Output all of the data exactly, keeping any images out of the copy.

(Data listing begins)

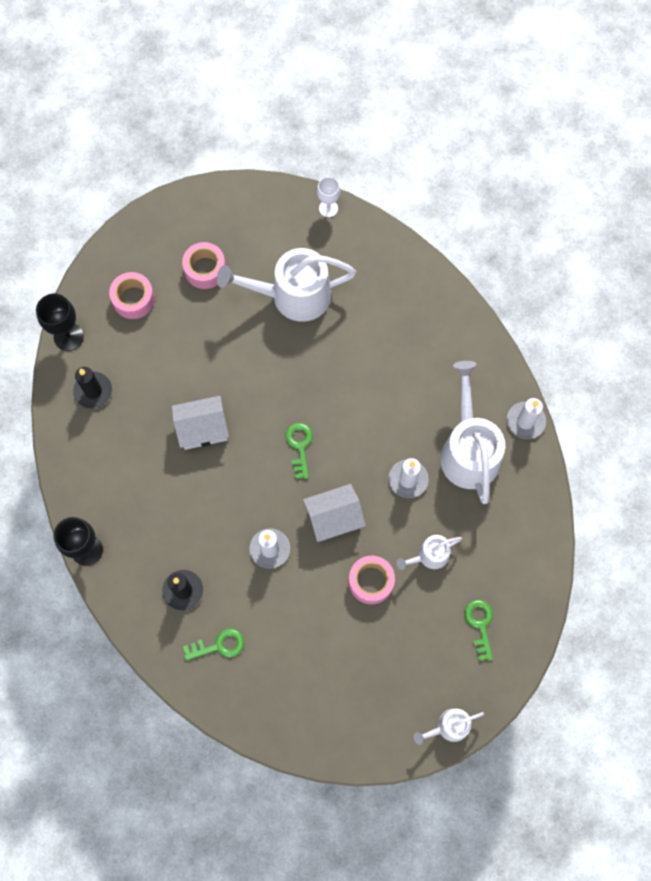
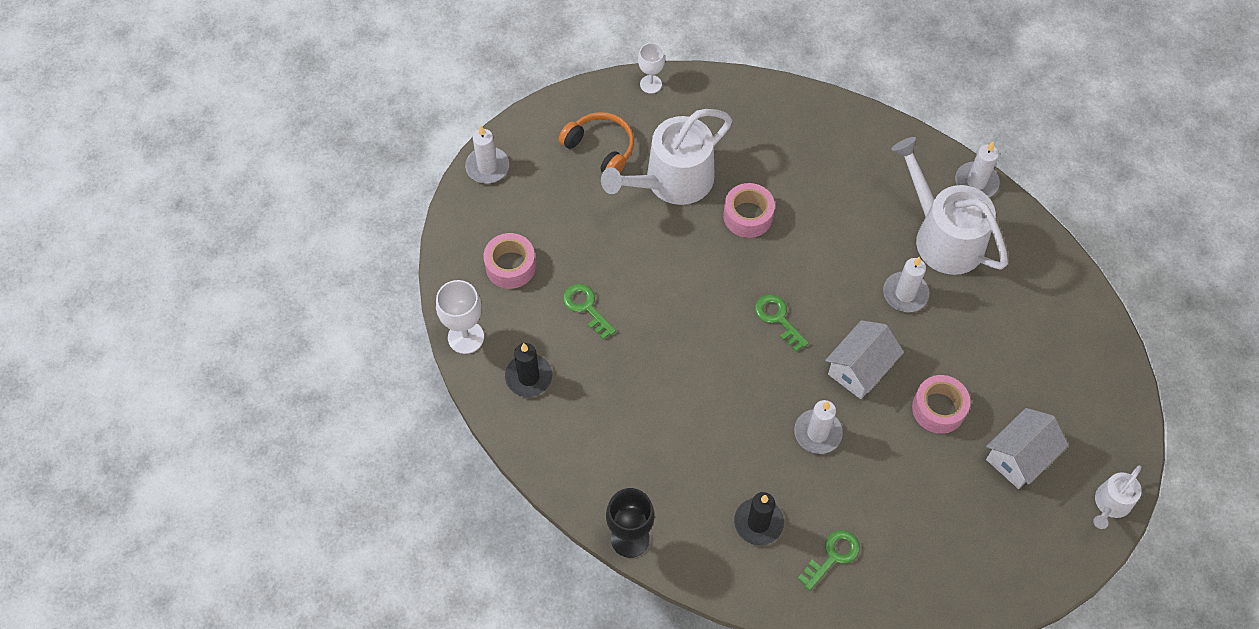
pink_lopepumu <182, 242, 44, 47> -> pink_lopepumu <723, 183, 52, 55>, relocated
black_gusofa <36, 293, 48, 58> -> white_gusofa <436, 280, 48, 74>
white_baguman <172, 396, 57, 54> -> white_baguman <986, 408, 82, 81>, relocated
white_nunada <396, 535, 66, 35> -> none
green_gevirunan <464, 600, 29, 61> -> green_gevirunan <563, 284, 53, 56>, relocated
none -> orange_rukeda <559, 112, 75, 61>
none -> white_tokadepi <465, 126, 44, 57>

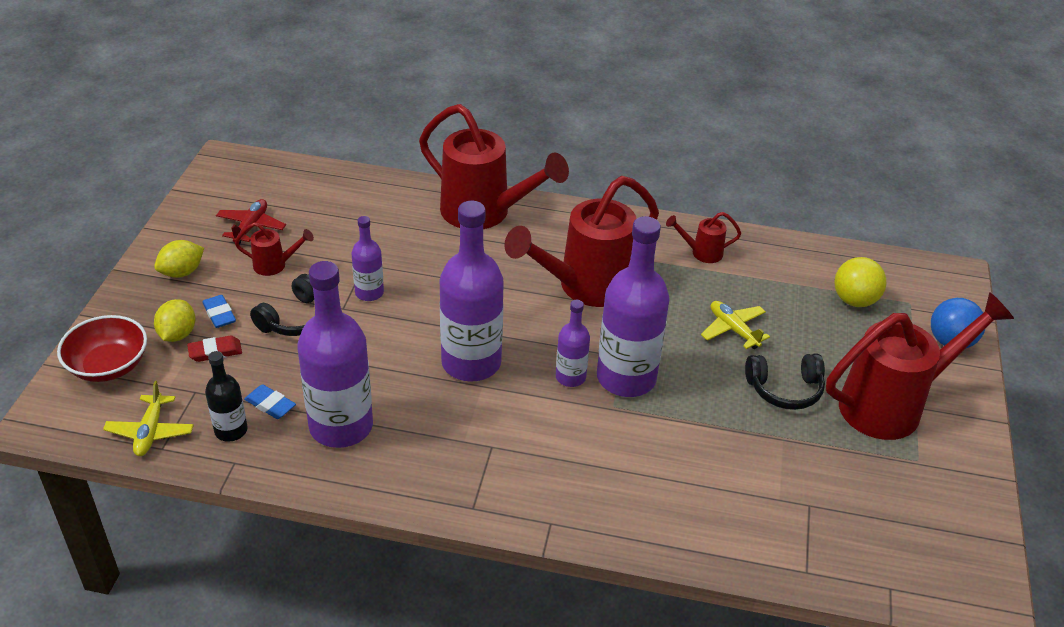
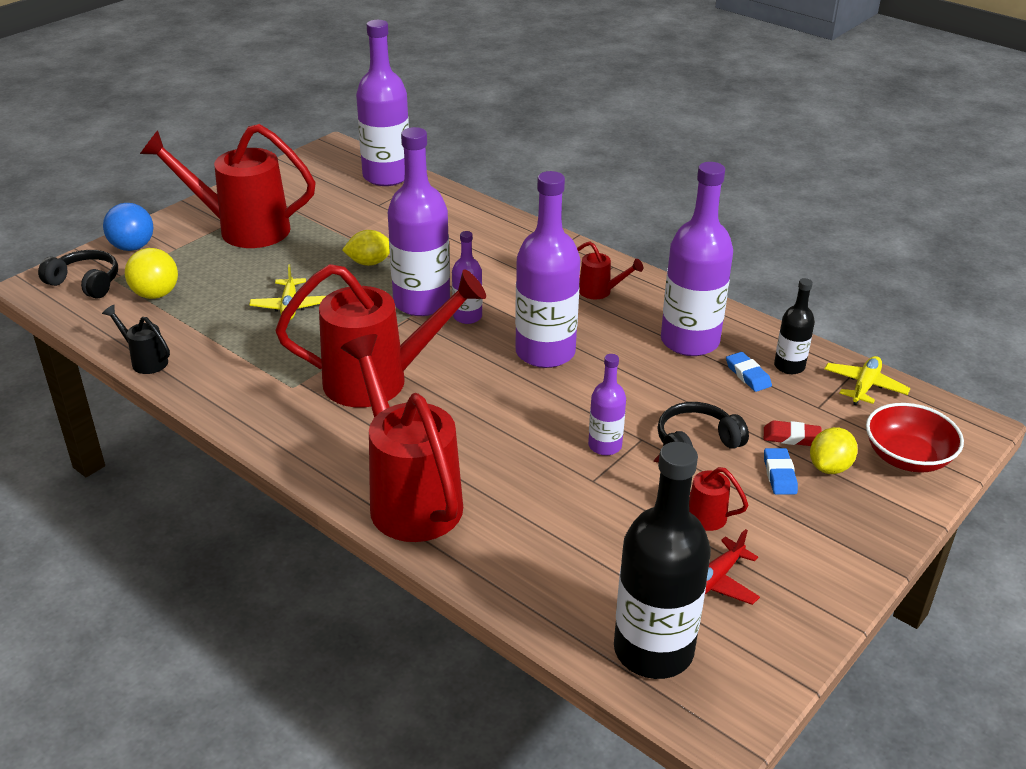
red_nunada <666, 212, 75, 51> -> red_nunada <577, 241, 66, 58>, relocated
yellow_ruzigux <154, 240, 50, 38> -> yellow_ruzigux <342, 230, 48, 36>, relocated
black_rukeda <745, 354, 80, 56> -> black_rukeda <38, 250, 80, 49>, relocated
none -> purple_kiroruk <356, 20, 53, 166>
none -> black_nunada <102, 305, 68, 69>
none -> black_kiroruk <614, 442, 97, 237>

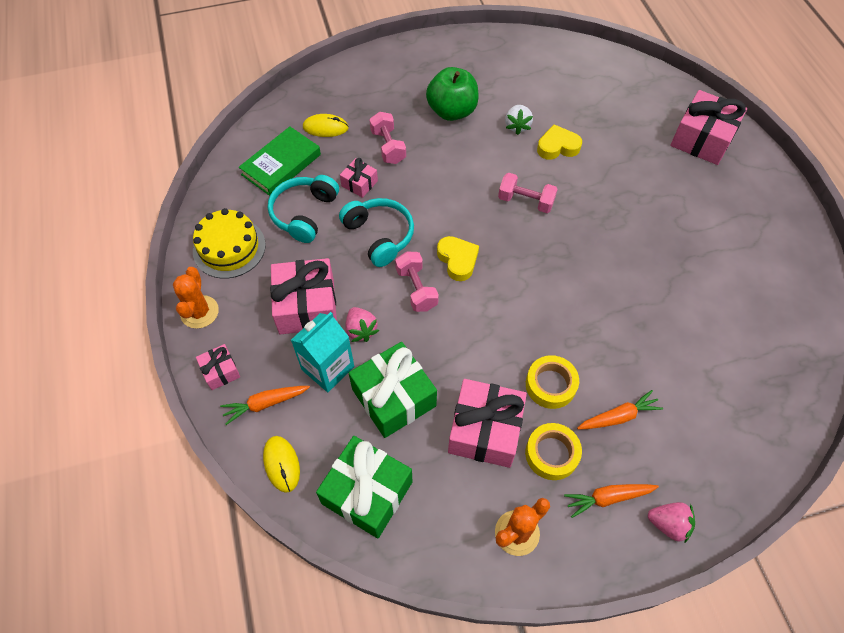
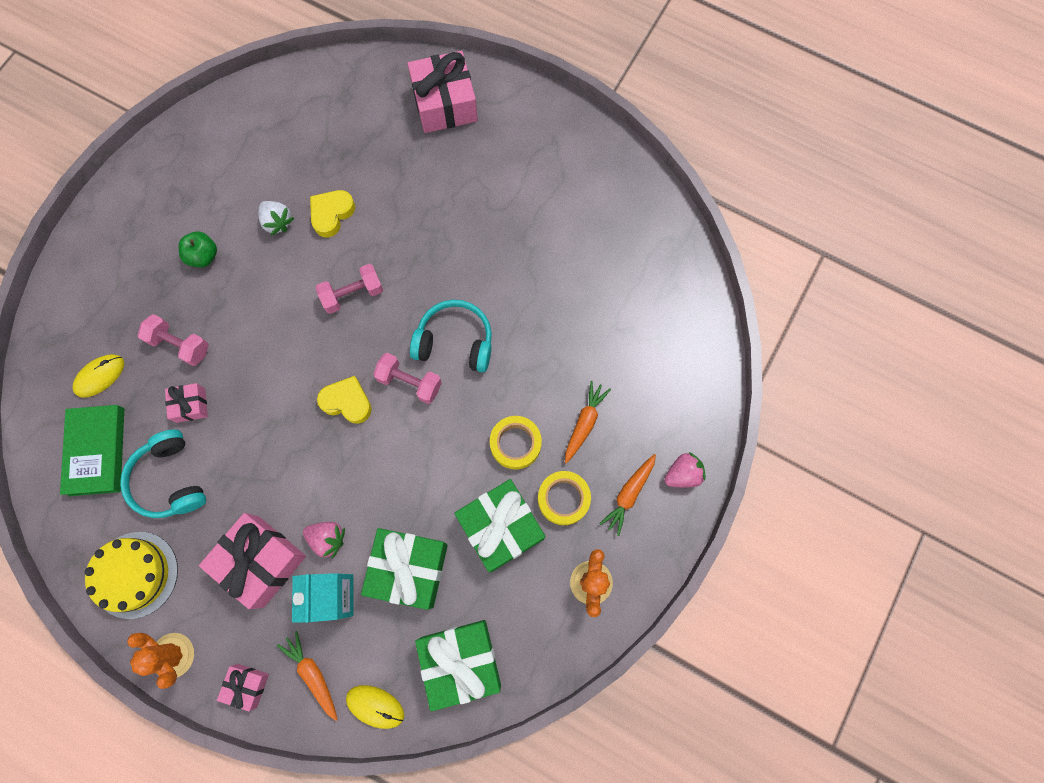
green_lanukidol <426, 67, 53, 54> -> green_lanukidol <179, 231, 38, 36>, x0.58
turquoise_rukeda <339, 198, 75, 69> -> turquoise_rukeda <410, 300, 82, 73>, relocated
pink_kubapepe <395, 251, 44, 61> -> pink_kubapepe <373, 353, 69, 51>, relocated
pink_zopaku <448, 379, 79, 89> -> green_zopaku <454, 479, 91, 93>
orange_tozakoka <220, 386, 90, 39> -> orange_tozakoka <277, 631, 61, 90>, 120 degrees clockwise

(Data listing ends)

--- Task response ---
pink_lopepumu <182, 242, 44, 47> -> pink_lopepumu <723, 183, 52, 55>, relocated
black_gusofa <36, 293, 48, 58> -> white_gusofa <436, 280, 48, 74>
white_baguman <172, 396, 57, 54> -> white_baguman <986, 408, 82, 81>, relocated
white_nunada <396, 535, 66, 35> -> none
green_gevirunan <464, 600, 29, 61> -> green_gevirunan <563, 284, 53, 56>, relocated
none -> orange_rukeda <559, 112, 75, 61>
none -> white_tokadepi <465, 126, 44, 57>

red_nunada <666, 212, 75, 51> -> red_nunada <577, 241, 66, 58>, relocated
yellow_ruzigux <154, 240, 50, 38> -> yellow_ruzigux <342, 230, 48, 36>, relocated
black_rukeda <745, 354, 80, 56> -> black_rukeda <38, 250, 80, 49>, relocated
none -> purple_kiroruk <356, 20, 53, 166>
none -> black_nunada <102, 305, 68, 69>
none -> black_kiroruk <614, 442, 97, 237>

green_lanukidol <426, 67, 53, 54> -> green_lanukidol <179, 231, 38, 36>, x0.58
turquoise_rukeda <339, 198, 75, 69> -> turquoise_rukeda <410, 300, 82, 73>, relocated
pink_kubapepe <395, 251, 44, 61> -> pink_kubapepe <373, 353, 69, 51>, relocated
pink_zopaku <448, 379, 79, 89> -> green_zopaku <454, 479, 91, 93>
orange_tozakoka <220, 386, 90, 39> -> orange_tozakoka <277, 631, 61, 90>, 120 degrees clockwise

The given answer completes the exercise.